- _Stored data_:
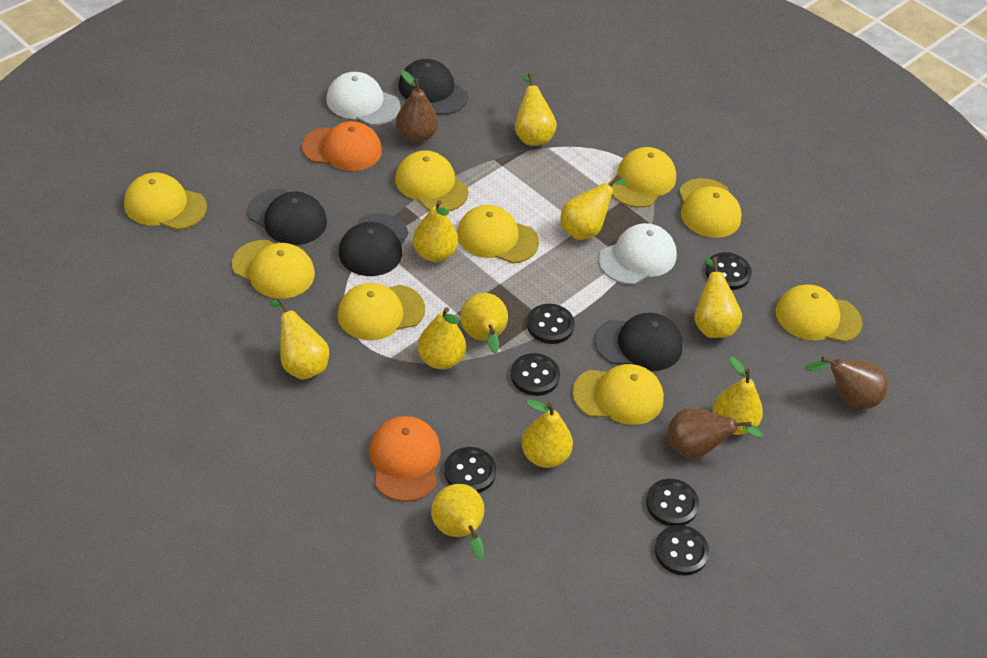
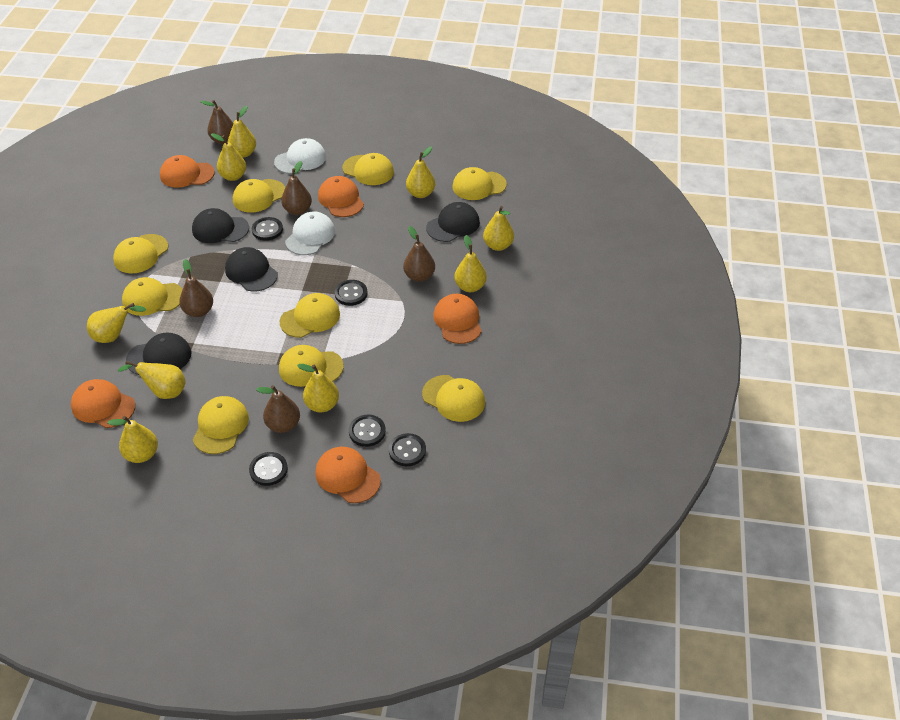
black button: 6 -> 5
brown pear: 3 -> 5
orange cap: 2 -> 5
yellow pear: 10 -> 9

- _Task goal_:
Write out the listing above exactly, images omitted.

- _Task response_:
black button: 6 -> 5
brown pear: 3 -> 5
orange cap: 2 -> 5
yellow pear: 10 -> 9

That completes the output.